*EXERCISE BRIEF*: Search the listing for the string "blue" and copy every line that contains it.

*** INFORMATION PROVIDED Section Begins ***

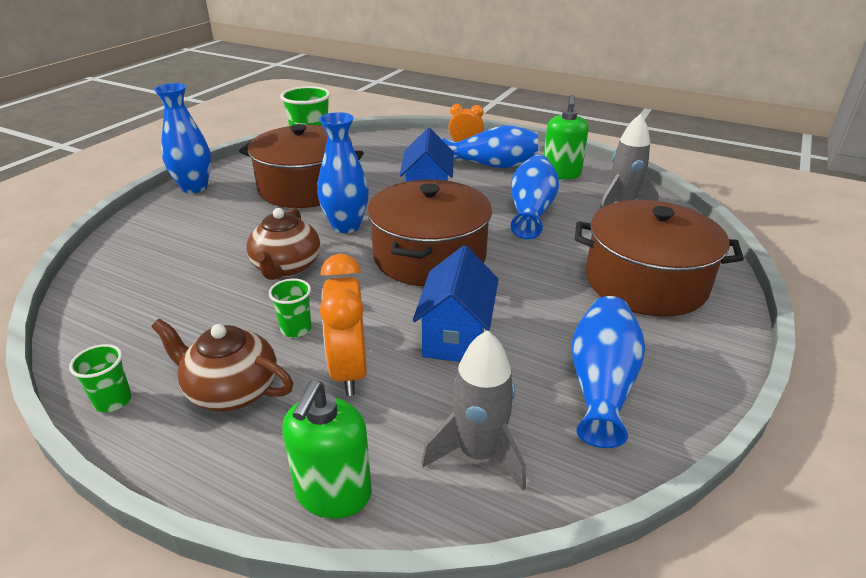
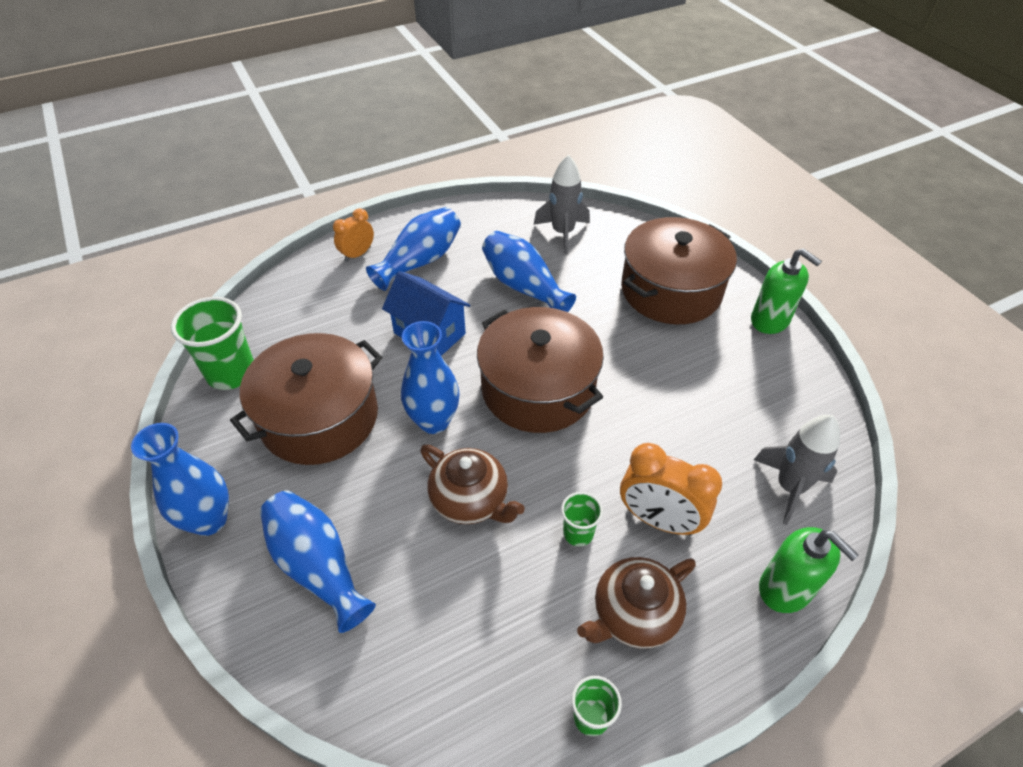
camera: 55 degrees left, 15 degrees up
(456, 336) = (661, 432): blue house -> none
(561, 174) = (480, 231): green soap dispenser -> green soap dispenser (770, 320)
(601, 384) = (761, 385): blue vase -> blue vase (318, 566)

*** INFORMATION PROVIDED Section Ends ***

*RESPONSE TO THE EXERCISE*:
(456, 336) = (661, 432): blue house -> none
(601, 384) = (761, 385): blue vase -> blue vase (318, 566)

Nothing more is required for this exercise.